TASK OBJECTIVE: Only one stretch of the listing below is wanted. Give it again exactly, from the line with "(219, 415) = (172, 428): none -> green pawn" through the line with "(642, 292) = (622, 531): none".

DATA FOR THIS EXERCISE:
================================
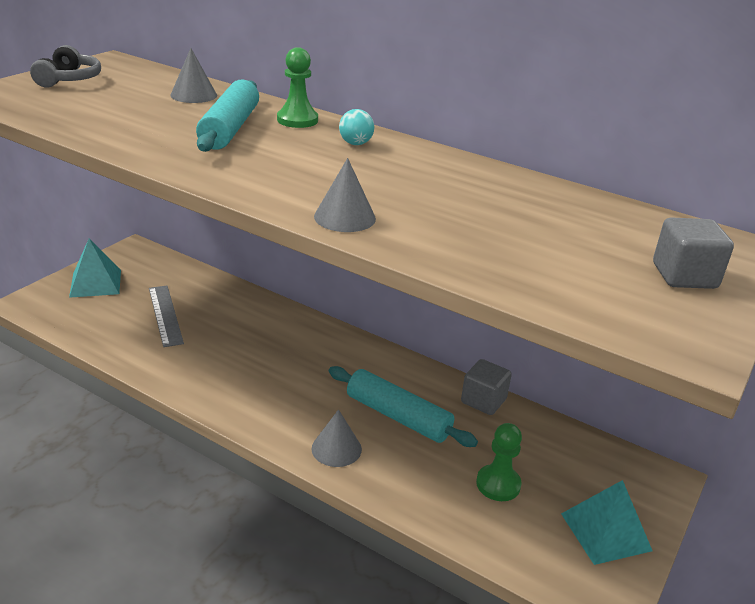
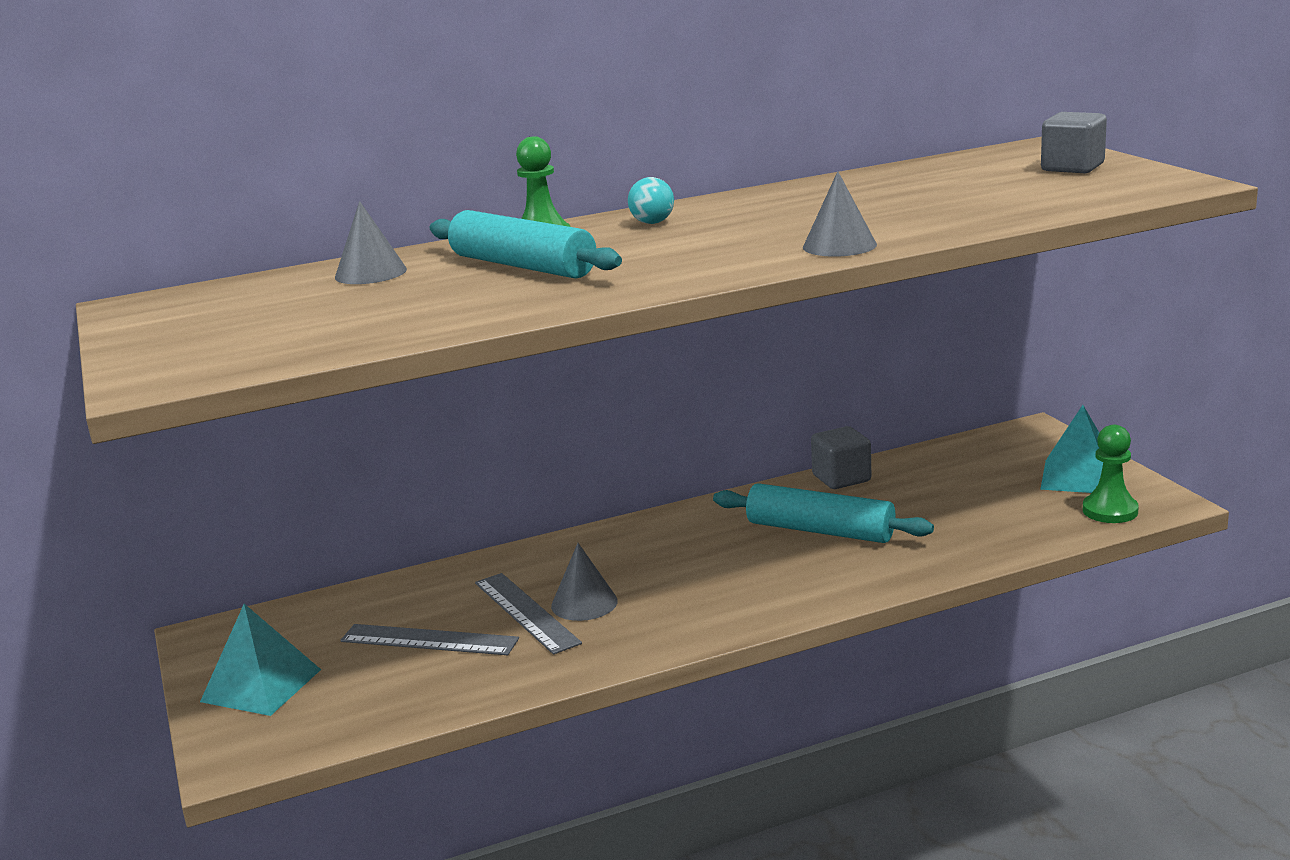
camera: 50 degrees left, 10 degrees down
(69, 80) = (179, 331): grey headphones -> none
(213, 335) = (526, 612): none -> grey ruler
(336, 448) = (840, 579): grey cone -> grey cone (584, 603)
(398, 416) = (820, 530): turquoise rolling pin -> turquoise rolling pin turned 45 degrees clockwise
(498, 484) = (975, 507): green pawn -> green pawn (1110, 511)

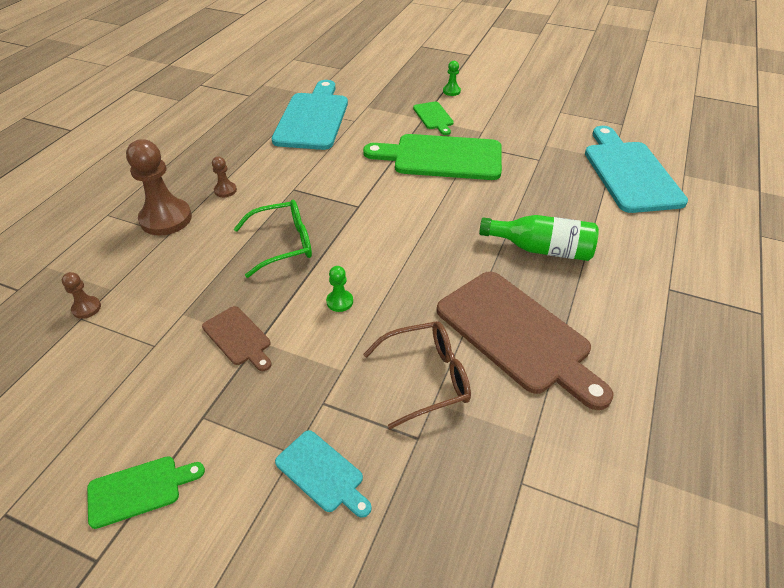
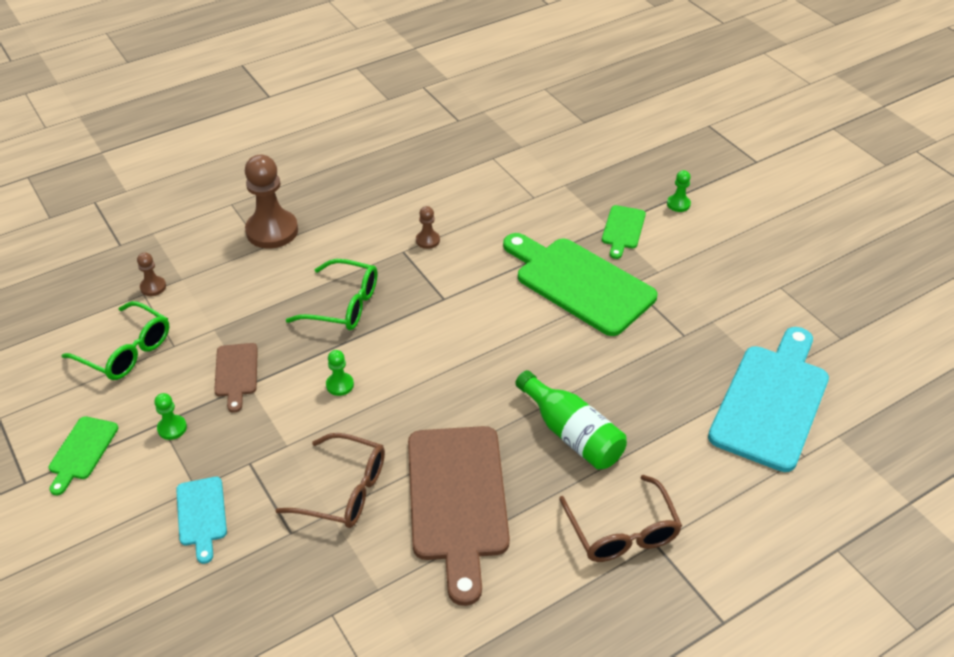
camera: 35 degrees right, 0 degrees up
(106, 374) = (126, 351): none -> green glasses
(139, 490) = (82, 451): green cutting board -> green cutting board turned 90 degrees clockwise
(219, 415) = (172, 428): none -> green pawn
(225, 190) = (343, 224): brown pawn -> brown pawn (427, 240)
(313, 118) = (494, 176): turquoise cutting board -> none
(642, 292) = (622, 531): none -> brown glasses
================================
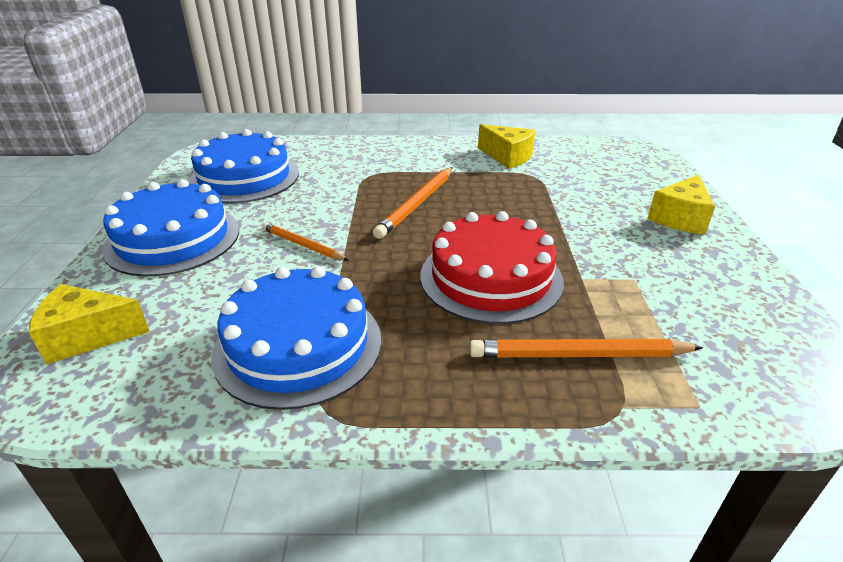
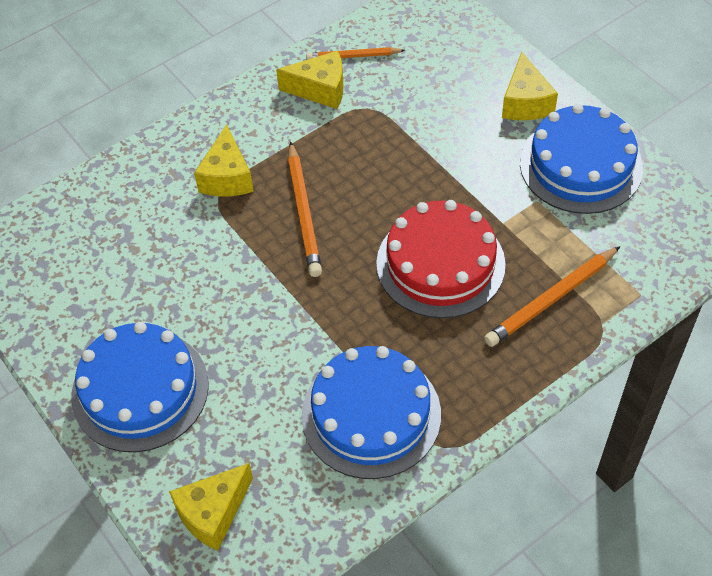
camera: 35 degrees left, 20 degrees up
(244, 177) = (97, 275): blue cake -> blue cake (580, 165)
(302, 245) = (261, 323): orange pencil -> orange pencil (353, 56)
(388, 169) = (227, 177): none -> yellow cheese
================================
REPLY:
(219, 415) = (172, 428): none -> green pawn
(225, 190) = (343, 224): brown pawn -> brown pawn (427, 240)
(313, 118) = (494, 176): turquoise cutting board -> none
(642, 292) = (622, 531): none -> brown glasses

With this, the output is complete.